- Task description: If a line in the data contains "XNOR", copy it out.

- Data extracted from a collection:
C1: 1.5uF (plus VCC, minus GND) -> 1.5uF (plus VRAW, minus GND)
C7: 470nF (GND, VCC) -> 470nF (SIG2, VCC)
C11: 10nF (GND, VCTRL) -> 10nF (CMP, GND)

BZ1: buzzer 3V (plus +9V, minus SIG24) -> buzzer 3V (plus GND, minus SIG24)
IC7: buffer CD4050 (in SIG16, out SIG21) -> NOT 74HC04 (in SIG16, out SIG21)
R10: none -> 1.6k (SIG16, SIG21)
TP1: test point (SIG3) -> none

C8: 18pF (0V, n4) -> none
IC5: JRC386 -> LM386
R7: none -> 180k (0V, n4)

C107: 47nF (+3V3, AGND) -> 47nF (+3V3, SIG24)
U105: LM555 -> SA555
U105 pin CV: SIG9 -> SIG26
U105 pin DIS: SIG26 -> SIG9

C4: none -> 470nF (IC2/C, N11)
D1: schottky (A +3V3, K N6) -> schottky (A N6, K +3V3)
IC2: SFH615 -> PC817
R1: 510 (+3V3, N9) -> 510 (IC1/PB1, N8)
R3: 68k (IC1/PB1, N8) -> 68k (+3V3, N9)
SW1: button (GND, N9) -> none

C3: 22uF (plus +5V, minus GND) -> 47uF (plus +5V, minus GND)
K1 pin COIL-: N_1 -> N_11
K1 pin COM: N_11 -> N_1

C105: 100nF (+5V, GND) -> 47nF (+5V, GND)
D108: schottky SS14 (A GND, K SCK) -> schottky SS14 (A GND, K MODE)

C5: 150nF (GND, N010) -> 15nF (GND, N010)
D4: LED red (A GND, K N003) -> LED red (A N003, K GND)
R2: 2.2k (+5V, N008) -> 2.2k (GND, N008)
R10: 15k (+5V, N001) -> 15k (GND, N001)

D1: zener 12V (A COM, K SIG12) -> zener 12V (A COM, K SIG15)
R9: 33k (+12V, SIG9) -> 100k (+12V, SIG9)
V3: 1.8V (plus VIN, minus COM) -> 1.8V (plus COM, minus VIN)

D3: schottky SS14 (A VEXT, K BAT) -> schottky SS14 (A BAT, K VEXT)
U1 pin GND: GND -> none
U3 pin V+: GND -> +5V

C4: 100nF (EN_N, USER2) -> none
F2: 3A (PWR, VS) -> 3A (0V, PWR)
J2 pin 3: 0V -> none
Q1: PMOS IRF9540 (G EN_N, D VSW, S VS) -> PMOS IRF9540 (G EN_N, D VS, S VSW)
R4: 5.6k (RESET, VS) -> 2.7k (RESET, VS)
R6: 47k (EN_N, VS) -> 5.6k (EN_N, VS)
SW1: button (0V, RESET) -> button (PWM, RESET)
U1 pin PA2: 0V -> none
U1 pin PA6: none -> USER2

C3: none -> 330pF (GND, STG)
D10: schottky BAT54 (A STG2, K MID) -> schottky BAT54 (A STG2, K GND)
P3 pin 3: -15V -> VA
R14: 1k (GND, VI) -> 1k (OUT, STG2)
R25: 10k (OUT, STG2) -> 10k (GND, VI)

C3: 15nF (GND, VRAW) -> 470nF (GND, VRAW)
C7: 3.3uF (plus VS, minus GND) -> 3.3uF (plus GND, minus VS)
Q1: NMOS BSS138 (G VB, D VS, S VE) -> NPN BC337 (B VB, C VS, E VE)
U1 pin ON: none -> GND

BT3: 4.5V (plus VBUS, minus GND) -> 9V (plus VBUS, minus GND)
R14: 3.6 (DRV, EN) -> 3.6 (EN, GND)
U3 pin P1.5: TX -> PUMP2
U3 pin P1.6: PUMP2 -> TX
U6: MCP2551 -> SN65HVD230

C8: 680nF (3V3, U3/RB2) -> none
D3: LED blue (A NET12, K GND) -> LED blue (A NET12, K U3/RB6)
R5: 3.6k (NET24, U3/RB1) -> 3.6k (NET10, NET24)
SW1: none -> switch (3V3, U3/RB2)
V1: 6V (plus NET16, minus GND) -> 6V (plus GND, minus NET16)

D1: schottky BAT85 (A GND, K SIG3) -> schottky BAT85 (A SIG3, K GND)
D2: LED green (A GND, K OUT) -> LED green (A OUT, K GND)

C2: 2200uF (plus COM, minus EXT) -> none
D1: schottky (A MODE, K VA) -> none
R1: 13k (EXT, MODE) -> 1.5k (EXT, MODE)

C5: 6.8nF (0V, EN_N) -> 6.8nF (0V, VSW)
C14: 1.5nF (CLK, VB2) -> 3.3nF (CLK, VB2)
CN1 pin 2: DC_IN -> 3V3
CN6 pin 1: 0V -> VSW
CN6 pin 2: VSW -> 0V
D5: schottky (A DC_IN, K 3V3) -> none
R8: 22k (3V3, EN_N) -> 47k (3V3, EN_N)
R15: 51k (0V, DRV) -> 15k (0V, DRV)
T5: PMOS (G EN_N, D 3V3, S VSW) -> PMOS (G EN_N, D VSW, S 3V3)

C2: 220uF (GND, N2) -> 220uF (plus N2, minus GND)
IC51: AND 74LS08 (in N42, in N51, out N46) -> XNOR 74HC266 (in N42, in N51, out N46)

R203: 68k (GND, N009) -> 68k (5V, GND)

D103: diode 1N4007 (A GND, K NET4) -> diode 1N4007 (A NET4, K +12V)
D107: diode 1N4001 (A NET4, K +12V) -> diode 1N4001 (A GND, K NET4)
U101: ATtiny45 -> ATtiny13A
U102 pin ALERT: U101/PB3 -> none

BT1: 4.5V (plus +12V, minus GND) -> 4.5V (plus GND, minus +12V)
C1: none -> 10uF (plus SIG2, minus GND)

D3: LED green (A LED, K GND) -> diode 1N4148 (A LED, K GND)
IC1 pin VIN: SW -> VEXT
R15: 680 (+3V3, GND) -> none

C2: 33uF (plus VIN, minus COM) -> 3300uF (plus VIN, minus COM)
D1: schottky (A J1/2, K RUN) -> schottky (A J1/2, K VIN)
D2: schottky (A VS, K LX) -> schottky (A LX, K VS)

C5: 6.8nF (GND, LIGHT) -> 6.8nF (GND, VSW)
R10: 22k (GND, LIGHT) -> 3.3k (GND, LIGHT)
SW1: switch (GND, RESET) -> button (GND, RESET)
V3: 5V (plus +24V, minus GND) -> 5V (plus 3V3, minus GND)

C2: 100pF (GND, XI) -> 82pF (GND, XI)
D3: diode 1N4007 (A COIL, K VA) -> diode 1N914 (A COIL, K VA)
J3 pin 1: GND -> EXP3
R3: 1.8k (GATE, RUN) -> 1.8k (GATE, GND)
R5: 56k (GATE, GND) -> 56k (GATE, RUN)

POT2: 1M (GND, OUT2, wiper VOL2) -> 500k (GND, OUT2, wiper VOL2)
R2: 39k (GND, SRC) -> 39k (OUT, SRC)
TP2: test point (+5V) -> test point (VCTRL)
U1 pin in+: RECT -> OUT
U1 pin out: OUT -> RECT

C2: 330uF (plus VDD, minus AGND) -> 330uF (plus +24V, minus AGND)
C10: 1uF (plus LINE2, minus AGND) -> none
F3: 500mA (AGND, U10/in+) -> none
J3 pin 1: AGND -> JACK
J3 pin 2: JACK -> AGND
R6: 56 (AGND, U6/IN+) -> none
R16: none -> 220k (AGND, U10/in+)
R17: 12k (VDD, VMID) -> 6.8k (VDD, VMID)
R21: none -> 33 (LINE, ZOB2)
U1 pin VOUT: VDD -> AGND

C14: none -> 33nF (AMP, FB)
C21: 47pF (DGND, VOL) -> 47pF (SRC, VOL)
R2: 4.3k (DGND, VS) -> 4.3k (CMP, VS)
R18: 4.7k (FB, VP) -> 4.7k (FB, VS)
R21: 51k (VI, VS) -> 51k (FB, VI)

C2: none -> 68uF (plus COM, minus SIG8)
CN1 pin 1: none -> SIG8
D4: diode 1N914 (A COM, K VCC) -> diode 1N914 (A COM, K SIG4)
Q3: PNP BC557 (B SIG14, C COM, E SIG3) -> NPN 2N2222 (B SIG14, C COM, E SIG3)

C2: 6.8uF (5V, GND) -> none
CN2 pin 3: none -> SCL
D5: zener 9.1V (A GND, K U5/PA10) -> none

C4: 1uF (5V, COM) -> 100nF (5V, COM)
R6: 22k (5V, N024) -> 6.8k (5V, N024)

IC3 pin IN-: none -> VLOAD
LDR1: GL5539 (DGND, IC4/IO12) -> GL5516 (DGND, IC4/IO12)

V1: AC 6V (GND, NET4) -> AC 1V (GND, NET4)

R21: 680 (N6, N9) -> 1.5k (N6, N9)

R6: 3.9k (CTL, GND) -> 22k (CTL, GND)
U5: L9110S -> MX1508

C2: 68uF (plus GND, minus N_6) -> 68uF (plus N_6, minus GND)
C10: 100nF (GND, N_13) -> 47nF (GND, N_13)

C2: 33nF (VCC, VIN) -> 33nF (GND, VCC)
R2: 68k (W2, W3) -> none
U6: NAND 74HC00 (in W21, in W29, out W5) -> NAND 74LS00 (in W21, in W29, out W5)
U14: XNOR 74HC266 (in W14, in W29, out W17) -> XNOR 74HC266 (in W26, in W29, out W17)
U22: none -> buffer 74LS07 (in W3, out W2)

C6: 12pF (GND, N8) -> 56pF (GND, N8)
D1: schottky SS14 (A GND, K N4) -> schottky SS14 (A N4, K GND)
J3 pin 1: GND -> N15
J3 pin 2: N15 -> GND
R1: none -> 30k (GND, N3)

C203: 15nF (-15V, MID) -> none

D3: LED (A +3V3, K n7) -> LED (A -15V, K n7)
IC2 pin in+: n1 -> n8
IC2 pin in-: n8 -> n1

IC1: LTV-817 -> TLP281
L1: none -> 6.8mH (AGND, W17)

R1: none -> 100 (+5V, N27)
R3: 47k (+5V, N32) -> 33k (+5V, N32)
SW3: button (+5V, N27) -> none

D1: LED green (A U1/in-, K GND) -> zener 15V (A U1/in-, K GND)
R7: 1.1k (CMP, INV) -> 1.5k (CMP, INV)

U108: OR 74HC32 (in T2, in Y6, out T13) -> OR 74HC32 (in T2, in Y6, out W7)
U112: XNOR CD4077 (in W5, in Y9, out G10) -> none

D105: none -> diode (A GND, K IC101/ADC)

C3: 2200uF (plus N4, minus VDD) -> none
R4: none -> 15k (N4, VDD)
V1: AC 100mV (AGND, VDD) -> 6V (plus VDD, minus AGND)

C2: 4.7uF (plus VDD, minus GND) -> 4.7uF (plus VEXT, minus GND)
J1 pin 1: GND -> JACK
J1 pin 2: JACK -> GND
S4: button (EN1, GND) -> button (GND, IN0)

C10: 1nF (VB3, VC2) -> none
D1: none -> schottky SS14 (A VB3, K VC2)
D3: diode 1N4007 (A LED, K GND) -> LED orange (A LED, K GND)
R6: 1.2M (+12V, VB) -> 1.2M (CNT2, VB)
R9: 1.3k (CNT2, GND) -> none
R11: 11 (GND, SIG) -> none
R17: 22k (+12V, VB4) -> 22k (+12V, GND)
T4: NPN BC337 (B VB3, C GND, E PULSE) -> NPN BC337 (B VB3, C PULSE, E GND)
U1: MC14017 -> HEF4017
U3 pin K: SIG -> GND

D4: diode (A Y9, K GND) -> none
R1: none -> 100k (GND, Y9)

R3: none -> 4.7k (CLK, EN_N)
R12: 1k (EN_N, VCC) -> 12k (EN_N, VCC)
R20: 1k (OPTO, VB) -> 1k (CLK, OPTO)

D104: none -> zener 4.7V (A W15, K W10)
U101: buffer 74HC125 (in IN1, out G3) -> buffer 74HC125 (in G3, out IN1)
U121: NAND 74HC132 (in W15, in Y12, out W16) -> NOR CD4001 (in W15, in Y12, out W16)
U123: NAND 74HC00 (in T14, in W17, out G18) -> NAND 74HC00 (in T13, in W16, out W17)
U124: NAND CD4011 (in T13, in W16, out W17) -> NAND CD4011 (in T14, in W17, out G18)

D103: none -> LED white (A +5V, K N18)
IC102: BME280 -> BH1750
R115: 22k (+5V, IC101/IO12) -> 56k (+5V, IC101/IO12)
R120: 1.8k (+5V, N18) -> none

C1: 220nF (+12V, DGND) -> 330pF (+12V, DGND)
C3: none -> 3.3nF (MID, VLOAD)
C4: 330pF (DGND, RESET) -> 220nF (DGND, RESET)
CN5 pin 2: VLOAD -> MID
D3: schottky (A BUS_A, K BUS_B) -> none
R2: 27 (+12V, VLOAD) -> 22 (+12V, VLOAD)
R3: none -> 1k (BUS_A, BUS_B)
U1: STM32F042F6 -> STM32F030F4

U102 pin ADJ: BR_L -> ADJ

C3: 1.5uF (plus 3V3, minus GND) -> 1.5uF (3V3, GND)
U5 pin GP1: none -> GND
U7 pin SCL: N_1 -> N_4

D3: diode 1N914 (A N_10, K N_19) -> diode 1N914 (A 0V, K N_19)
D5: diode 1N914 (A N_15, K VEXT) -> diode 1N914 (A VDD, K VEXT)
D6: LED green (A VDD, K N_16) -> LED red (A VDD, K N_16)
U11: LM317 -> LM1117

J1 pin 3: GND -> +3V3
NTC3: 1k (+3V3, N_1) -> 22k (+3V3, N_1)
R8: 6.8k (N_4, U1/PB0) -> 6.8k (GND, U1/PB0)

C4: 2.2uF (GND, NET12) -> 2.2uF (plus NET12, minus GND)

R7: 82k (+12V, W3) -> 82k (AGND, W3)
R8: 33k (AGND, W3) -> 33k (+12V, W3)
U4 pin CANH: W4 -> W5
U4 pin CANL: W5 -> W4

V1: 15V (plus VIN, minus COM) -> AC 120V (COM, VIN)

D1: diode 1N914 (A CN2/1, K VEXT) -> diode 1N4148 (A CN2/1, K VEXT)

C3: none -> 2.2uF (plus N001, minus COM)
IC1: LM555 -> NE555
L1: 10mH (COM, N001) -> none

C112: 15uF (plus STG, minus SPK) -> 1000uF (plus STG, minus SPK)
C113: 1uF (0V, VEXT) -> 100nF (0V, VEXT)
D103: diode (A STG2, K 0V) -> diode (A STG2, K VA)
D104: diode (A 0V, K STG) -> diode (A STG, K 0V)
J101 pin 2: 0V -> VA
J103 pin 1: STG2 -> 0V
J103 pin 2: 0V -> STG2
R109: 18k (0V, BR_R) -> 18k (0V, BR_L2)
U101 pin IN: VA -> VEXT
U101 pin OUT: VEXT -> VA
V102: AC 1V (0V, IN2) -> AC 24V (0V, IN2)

- Written response:
IC51: AND 74LS08 (in N42, in N51, out N46) -> XNOR 74HC266 (in N42, in N51, out N46)
U14: XNOR 74HC266 (in W14, in W29, out W17) -> XNOR 74HC266 (in W26, in W29, out W17)
U112: XNOR CD4077 (in W5, in Y9, out G10) -> none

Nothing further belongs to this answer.